Start of Block

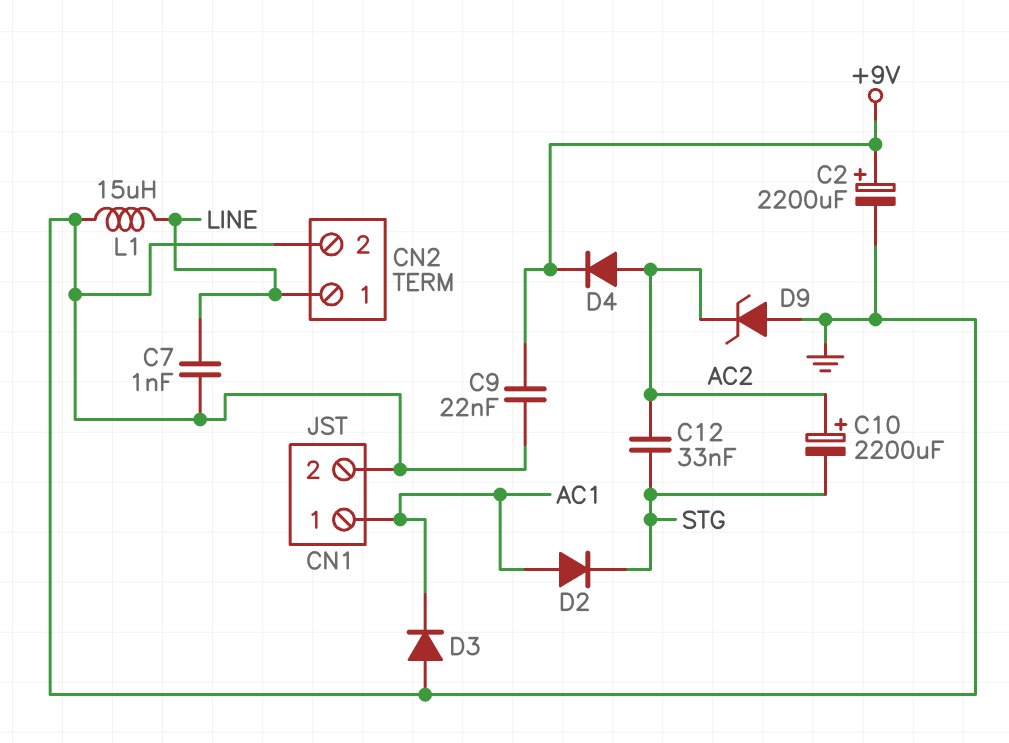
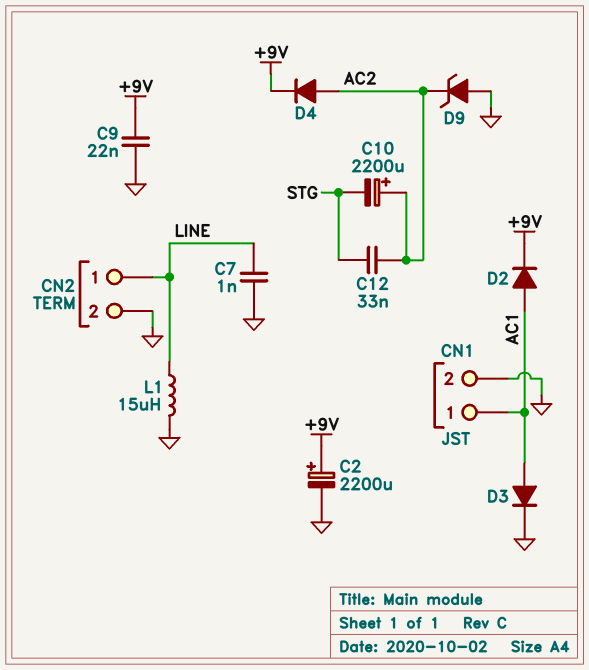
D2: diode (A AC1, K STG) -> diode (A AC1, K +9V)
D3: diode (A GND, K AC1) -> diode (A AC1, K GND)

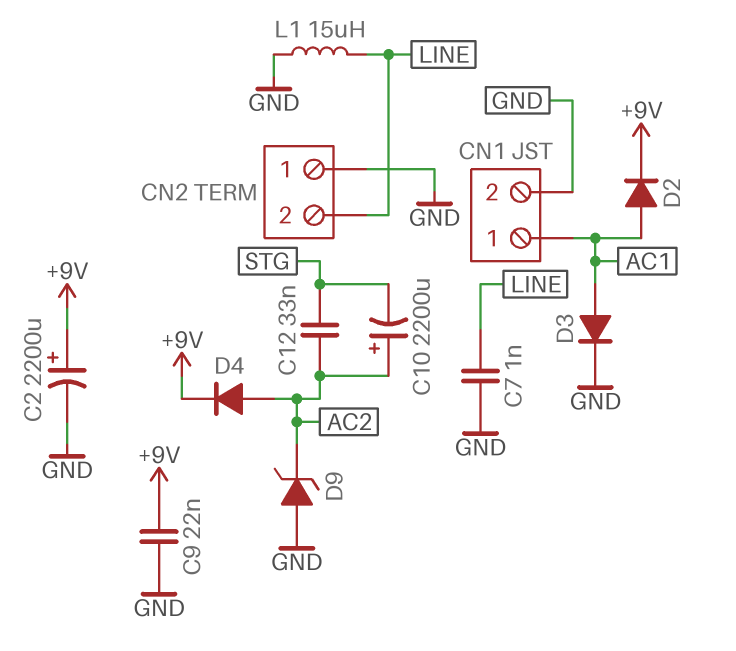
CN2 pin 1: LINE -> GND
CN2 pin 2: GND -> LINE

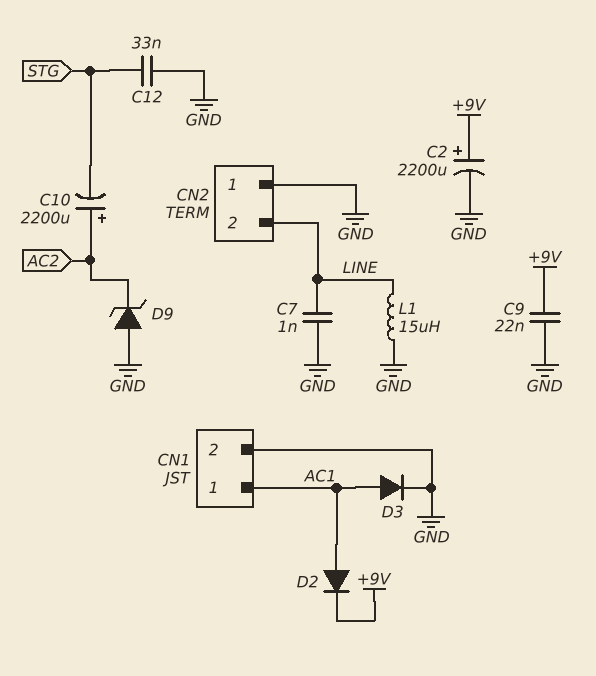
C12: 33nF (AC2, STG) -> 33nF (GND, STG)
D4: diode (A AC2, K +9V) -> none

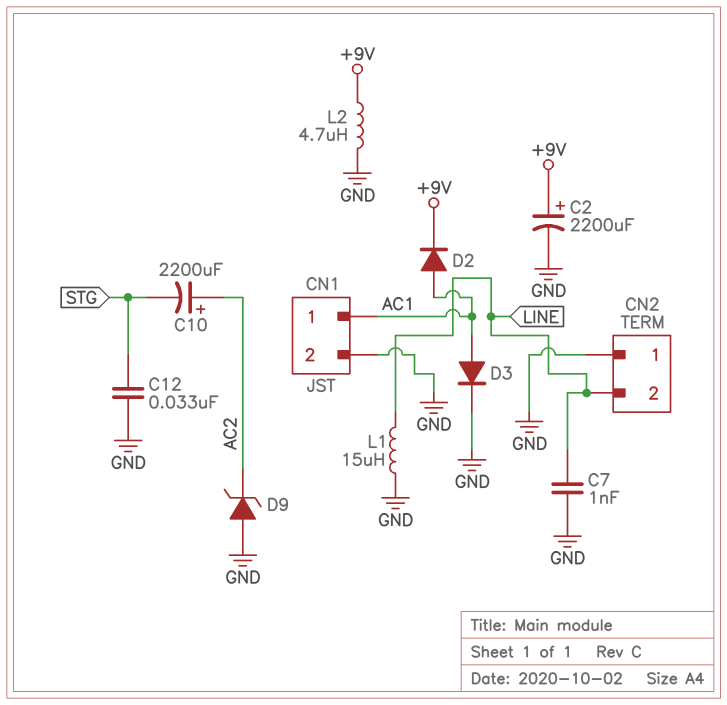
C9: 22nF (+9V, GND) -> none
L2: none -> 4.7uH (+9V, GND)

End of Block

▶ The problem: Could the entries above be written out word for word, with no pictures?

▶ Response below:
D2: diode (A AC1, K STG) -> diode (A AC1, K +9V)
D3: diode (A GND, K AC1) -> diode (A AC1, K GND)

CN2 pin 1: LINE -> GND
CN2 pin 2: GND -> LINE

C12: 33nF (AC2, STG) -> 33nF (GND, STG)
D4: diode (A AC2, K +9V) -> none

C9: 22nF (+9V, GND) -> none
L2: none -> 4.7uH (+9V, GND)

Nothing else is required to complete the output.